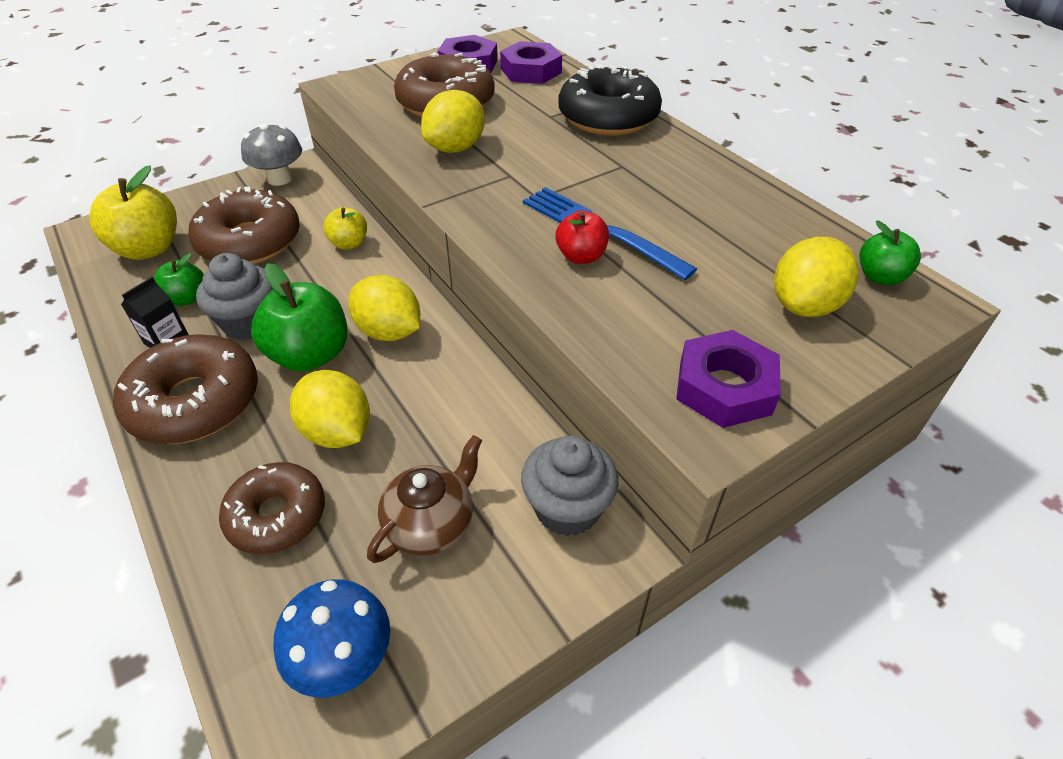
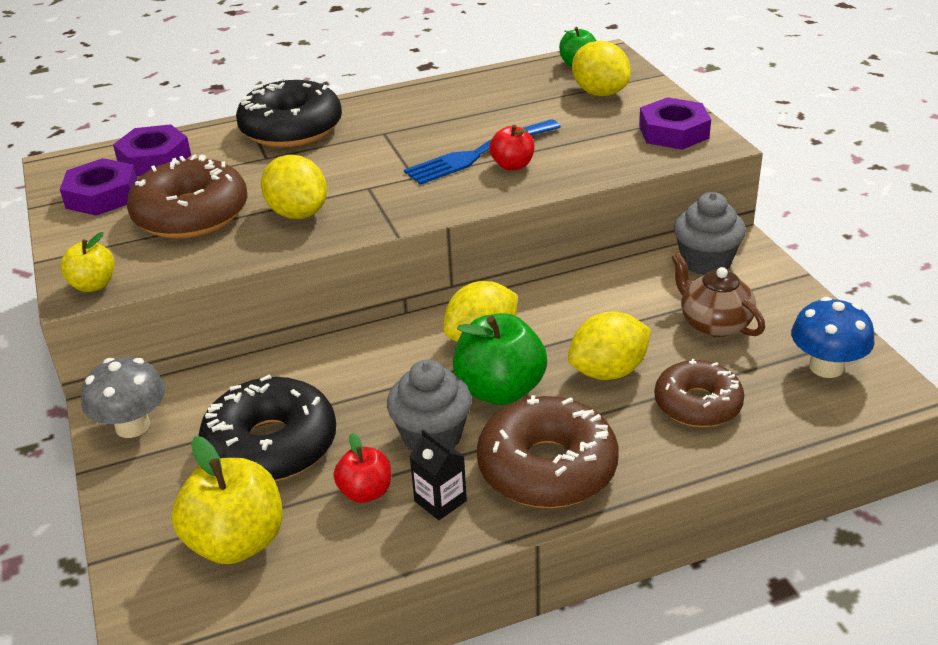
camera: 75 degrees left, 10 degrees down
(187, 298) = (365, 492): green apple -> red apple
(250, 242) = (271, 445): brown donut -> black donut
(349, 243) = (318, 365): yellow apple -> yellow apple (93, 285)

· · · · ·

Activity: Could you report every line of the material that contains the string "apple"?

Written response:
(187, 298) = (365, 492): green apple -> red apple
(349, 243) = (318, 365): yellow apple -> yellow apple (93, 285)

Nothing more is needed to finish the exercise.